Take the lines from the beginning of the data below through the line holding "Broken badge.docx: [172,80,443,249]" and return exactly those.

*** Material for this exercise Section Begins ***

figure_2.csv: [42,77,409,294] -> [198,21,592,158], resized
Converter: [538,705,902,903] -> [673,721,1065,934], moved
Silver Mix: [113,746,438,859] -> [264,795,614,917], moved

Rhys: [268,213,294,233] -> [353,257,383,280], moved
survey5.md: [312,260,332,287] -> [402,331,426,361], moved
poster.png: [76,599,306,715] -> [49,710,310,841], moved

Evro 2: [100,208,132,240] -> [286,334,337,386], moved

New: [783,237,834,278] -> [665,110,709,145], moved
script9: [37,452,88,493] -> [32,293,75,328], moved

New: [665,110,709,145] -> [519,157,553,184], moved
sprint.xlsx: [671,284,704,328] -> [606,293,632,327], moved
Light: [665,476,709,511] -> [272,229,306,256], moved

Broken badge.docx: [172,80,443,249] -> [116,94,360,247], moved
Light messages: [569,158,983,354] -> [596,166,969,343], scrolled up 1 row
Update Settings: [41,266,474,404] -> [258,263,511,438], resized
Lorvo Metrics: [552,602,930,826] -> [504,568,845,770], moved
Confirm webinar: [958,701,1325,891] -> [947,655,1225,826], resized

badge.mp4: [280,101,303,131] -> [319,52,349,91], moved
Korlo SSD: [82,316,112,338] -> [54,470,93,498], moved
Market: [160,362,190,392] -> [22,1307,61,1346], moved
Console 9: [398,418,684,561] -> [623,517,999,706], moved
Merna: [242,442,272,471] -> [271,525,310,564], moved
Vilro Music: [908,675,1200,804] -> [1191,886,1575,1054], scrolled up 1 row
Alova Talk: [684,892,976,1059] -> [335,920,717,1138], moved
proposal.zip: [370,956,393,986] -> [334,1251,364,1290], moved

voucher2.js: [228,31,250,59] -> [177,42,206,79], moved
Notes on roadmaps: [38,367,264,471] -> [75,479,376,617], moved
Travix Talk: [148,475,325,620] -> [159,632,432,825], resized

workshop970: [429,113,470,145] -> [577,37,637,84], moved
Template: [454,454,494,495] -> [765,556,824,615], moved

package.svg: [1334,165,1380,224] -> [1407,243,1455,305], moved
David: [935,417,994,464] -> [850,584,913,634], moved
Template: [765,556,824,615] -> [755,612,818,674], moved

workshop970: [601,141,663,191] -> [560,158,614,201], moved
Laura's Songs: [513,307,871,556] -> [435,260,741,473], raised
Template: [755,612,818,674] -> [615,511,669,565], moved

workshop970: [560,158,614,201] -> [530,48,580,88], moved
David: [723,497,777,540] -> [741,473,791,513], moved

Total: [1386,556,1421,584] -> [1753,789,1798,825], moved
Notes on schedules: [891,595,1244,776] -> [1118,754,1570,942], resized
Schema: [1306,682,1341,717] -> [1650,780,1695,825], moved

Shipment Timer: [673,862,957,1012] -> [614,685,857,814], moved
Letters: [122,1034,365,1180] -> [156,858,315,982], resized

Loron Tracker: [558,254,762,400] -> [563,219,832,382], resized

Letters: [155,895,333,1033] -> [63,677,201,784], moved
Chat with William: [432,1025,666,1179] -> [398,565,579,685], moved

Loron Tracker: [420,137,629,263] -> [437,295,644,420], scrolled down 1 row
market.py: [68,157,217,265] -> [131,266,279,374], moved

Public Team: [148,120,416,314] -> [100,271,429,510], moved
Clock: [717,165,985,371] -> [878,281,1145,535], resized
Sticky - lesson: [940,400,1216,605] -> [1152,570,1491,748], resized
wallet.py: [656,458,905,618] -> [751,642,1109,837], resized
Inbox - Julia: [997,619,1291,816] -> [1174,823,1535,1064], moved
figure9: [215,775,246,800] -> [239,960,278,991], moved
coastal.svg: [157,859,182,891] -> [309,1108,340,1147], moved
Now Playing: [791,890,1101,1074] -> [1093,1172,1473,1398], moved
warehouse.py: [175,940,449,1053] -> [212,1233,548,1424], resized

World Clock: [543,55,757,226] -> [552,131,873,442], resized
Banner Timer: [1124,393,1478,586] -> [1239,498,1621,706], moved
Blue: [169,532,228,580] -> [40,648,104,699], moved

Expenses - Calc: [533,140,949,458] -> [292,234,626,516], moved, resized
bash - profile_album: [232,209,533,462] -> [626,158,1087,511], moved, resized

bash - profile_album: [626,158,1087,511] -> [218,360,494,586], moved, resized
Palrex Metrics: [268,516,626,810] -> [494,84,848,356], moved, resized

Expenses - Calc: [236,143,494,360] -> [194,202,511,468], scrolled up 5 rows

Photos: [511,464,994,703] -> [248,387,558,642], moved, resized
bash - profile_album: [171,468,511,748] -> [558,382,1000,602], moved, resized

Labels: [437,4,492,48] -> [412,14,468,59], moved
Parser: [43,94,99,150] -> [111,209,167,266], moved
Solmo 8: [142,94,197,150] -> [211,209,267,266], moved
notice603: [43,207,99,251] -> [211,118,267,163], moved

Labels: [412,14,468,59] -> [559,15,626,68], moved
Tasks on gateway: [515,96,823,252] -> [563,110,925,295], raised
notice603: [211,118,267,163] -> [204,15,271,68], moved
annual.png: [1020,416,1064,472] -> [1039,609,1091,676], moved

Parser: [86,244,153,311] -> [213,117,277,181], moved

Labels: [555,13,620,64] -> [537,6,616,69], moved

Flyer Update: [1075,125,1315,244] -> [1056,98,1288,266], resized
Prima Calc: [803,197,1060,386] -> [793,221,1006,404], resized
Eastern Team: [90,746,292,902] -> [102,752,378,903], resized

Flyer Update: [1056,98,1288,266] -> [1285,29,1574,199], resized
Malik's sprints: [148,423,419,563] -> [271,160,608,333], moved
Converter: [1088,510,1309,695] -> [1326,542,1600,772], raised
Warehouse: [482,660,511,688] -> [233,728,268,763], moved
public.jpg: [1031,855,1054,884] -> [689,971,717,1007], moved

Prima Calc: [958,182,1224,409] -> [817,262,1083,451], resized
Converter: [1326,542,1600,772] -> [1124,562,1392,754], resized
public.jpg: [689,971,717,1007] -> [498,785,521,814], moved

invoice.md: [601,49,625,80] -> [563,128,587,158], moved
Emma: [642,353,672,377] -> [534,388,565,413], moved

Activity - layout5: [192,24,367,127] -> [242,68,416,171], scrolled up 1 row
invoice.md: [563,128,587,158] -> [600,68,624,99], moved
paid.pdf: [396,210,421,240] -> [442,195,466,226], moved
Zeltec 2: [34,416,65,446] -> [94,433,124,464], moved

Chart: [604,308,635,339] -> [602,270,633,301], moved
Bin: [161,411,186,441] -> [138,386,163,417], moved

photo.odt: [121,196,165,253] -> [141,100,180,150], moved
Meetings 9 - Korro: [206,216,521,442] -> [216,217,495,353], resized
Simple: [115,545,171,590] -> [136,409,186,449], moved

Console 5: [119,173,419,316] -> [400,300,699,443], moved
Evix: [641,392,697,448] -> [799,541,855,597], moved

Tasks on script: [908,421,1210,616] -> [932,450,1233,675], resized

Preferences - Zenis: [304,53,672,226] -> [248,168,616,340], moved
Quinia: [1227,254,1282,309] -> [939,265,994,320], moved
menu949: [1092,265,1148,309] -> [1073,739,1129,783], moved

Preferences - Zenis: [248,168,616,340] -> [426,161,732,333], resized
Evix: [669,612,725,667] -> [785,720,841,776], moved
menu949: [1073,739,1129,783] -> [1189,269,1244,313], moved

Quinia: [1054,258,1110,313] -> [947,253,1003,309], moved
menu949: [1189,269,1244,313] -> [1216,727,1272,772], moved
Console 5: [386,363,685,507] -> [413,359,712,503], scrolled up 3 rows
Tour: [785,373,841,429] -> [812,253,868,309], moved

*** Material for this exercise Section Ends ***

● **Answer to the problem**
figure_2.csv: [42,77,409,294] -> [198,21,592,158], resized
Converter: [538,705,902,903] -> [673,721,1065,934], moved
Silver Mix: [113,746,438,859] -> [264,795,614,917], moved

Rhys: [268,213,294,233] -> [353,257,383,280], moved
survey5.md: [312,260,332,287] -> [402,331,426,361], moved
poster.png: [76,599,306,715] -> [49,710,310,841], moved

Evro 2: [100,208,132,240] -> [286,334,337,386], moved

New: [783,237,834,278] -> [665,110,709,145], moved
script9: [37,452,88,493] -> [32,293,75,328], moved

New: [665,110,709,145] -> [519,157,553,184], moved
sprint.xlsx: [671,284,704,328] -> [606,293,632,327], moved
Light: [665,476,709,511] -> [272,229,306,256], moved

Broken badge.docx: [172,80,443,249] -> [116,94,360,247], moved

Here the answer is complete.